§ Given data
────

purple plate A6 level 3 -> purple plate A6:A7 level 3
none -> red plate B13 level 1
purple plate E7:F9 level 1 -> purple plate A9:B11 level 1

────

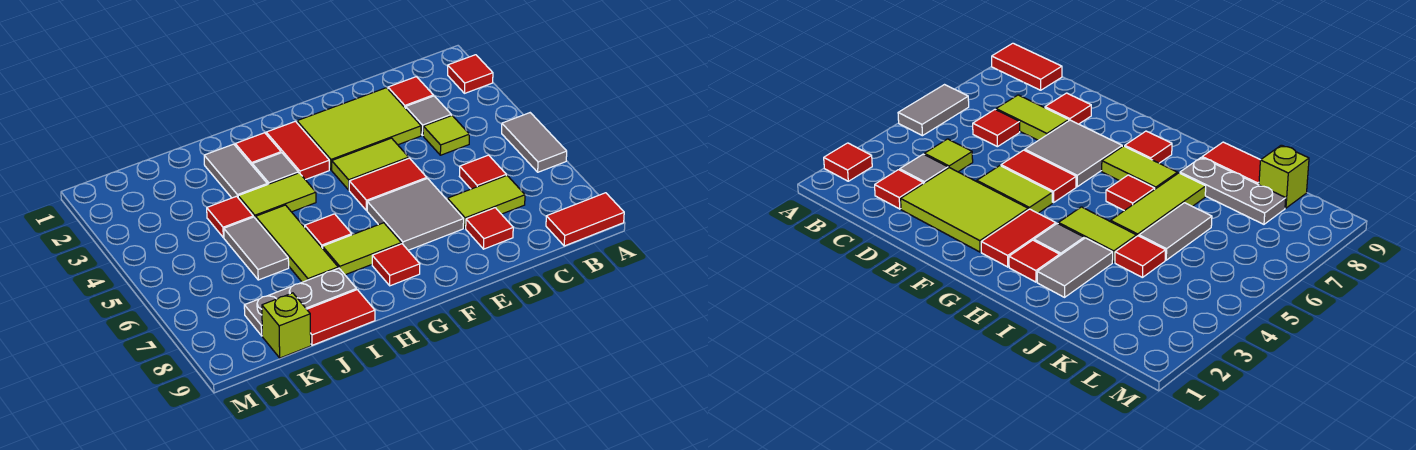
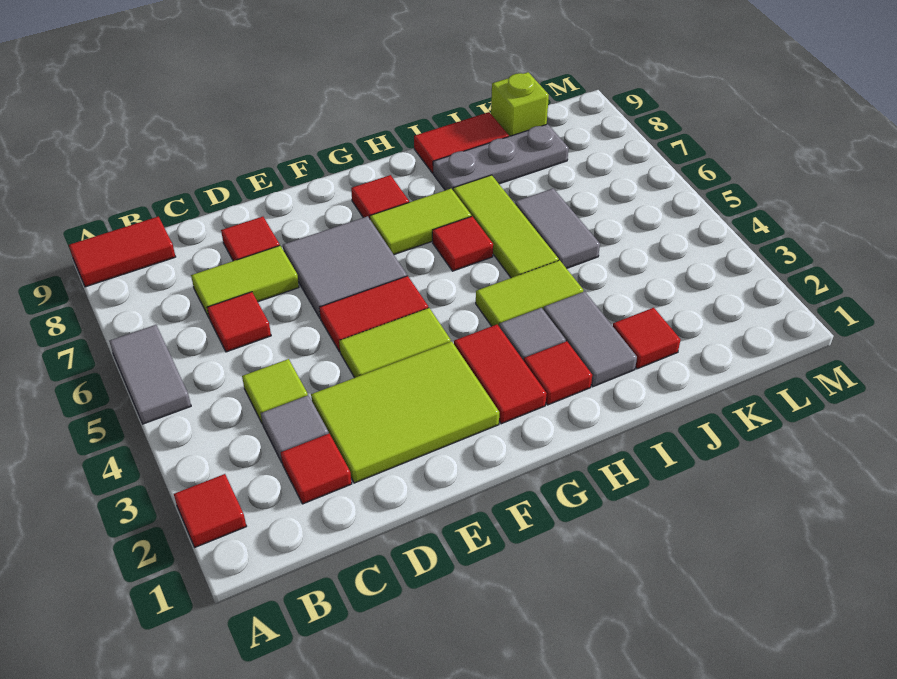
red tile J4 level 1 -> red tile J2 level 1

────

Return exactly the lines above from the line that has "purple plate A6 level" through the line that has "purple plate E7:F9", inclusive, and nothing else.

§ Exercise result
purple plate A6 level 3 -> purple plate A6:A7 level 3
none -> red plate B13 level 1
purple plate E7:F9 level 1 -> purple plate A9:B11 level 1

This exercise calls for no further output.